═══ EXTRACTED INFORMATION ═══
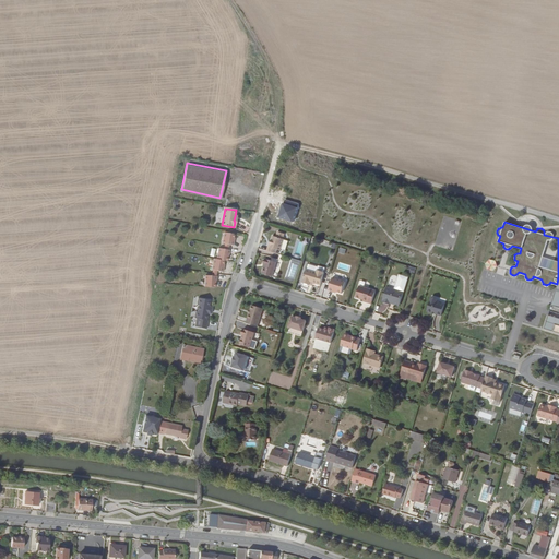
[(232,240),(234,233),(223,230),(221,242),(223,242),(227,244),(232,245),(233,240),(232,240)]
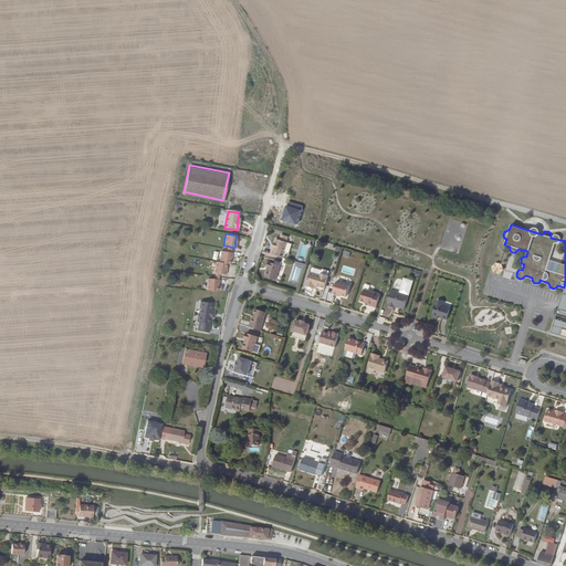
[(273,247),(271,252),(285,257),(285,253),(290,253),(293,242),(290,241),(291,237),(283,233),(282,239),(276,238),(274,247),(273,247)]
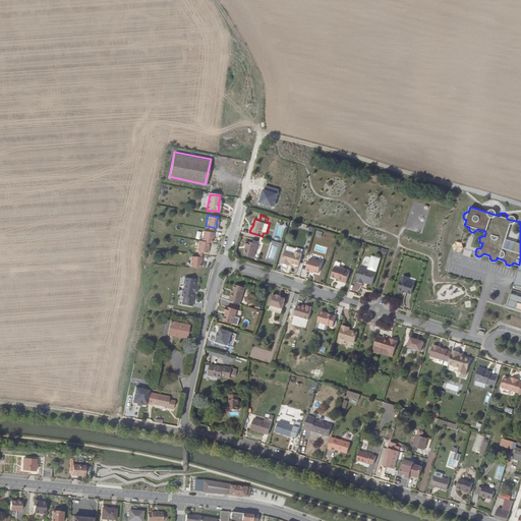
[(200,240),(207,241),(210,242),(211,236),(212,236),(213,232),(211,232),(207,231),(203,230),(200,240)]
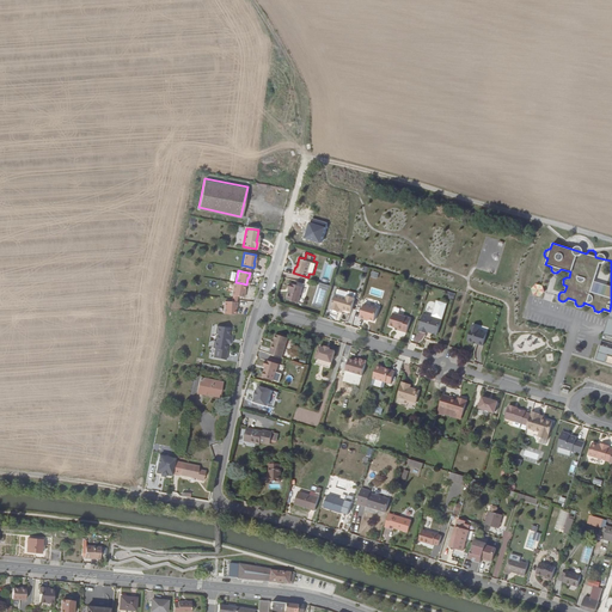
[(230,294),(232,294),(237,295),(242,297),(243,292),(242,291),(243,283),(236,282),(232,281),(230,294)]
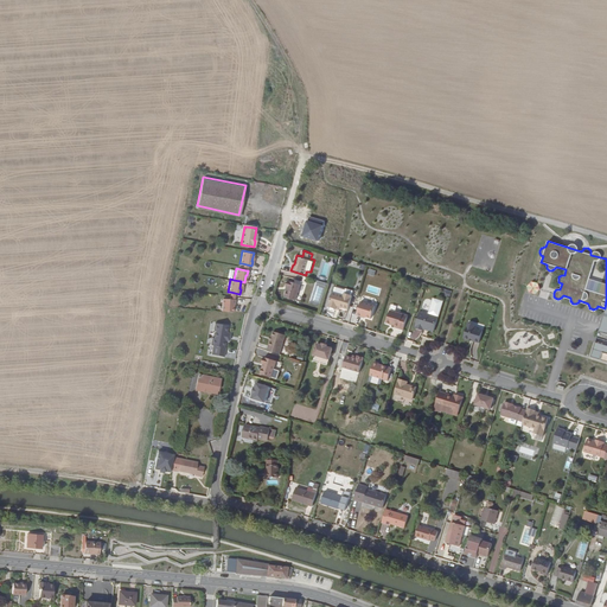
[(288,286),(285,295),(296,299),(301,283),(288,280),(287,285),(288,286)]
═══
[YOUR OBJECTIVE]:
Would you copy out every entry above word for word, without the pictures?

[EXPECTED ANSWER]:
[(232,240),(234,233),(223,230),(221,242),(223,242),(227,244),(232,245),(233,240),(232,240)]
[(273,247),(271,252),(285,257),(285,253),(290,253),(293,242),(290,241),(291,237),(283,233),(282,239),(276,238),(274,247),(273,247)]
[(200,240),(207,241),(210,242),(211,236),(212,236),(213,232),(211,232),(207,231),(203,230),(200,240)]
[(230,294),(232,294),(237,295),(242,297),(243,292),(242,291),(243,283),(236,282),(232,281),(230,294)]
[(288,286),(285,295),(296,299),(301,283),(288,280),(287,285),(288,286)]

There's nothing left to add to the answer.